The problem = Quote everything from the line containing "Nico Mannion (625, 172)" down to the line containing "Timmy Allen (2) (200, 286)", both included, word for word.

Material for this task =
--- Start ---
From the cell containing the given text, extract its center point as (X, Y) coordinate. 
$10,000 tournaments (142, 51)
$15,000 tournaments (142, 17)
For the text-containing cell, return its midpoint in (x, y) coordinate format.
--- End ---
--- Start ---
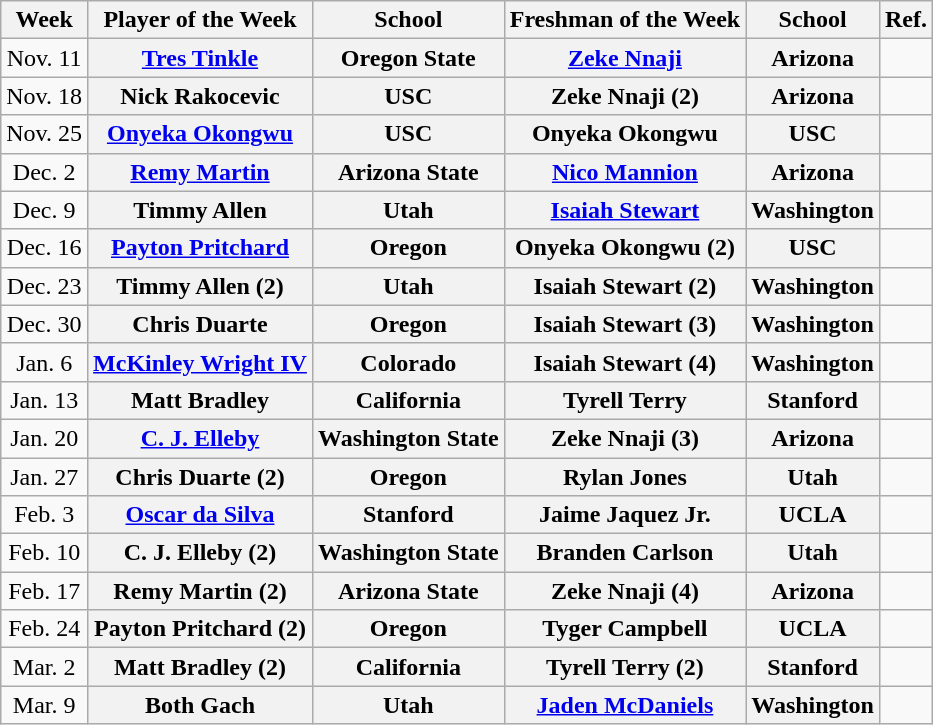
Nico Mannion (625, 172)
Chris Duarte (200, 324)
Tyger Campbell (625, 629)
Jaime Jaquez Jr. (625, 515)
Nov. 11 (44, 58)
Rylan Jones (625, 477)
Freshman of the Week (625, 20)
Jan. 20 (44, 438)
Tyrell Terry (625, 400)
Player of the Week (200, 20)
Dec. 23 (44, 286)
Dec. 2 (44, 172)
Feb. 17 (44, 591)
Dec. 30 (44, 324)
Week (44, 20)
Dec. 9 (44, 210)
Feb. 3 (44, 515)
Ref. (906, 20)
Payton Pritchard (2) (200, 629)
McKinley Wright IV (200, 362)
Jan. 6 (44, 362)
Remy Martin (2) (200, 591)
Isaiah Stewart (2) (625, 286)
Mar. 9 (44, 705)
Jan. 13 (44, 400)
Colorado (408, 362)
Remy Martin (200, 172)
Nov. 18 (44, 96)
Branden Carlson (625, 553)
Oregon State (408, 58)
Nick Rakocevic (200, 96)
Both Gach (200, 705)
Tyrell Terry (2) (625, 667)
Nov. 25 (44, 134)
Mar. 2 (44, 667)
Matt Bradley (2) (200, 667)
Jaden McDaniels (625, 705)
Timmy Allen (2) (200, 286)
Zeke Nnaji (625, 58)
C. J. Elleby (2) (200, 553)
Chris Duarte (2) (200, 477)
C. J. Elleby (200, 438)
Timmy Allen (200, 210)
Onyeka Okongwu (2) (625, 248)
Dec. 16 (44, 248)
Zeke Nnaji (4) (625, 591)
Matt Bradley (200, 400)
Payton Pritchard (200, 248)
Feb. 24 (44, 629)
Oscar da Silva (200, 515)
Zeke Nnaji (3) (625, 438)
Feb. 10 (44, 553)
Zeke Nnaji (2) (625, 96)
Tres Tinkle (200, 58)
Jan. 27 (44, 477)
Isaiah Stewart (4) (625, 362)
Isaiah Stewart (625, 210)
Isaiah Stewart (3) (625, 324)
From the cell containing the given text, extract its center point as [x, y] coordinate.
--- End ---
Full output =
Nico Mannion (625, 172)
Chris Duarte (200, 324)
Tyger Campbell (625, 629)
Jaime Jaquez Jr. (625, 515)
Nov. 11 (44, 58)
Rylan Jones (625, 477)
Freshman of the Week (625, 20)
Jan. 20 (44, 438)
Tyrell Terry (625, 400)
Player of the Week (200, 20)
Dec. 23 (44, 286)
Dec. 2 (44, 172)
Feb. 17 (44, 591)
Dec. 30 (44, 324)
Week (44, 20)
Dec. 9 (44, 210)
Feb. 3 (44, 515)
Ref. (906, 20)
Payton Pritchard (2) (200, 629)
McKinley Wright IV (200, 362)
Jan. 6 (44, 362)
Remy Martin (2) (200, 591)
Isaiah Stewart (2) (625, 286)
Mar. 9 (44, 705)
Jan. 13 (44, 400)
Colorado (408, 362)
Remy Martin (200, 172)
Nov. 18 (44, 96)
Branden Carlson (625, 553)
Oregon State (408, 58)
Nick Rakocevic (200, 96)
Both Gach (200, 705)
Tyrell Terry (2) (625, 667)
Nov. 25 (44, 134)
Mar. 2 (44, 667)
Matt Bradley (2) (200, 667)
Jaden McDaniels (625, 705)
Timmy Allen (2) (200, 286)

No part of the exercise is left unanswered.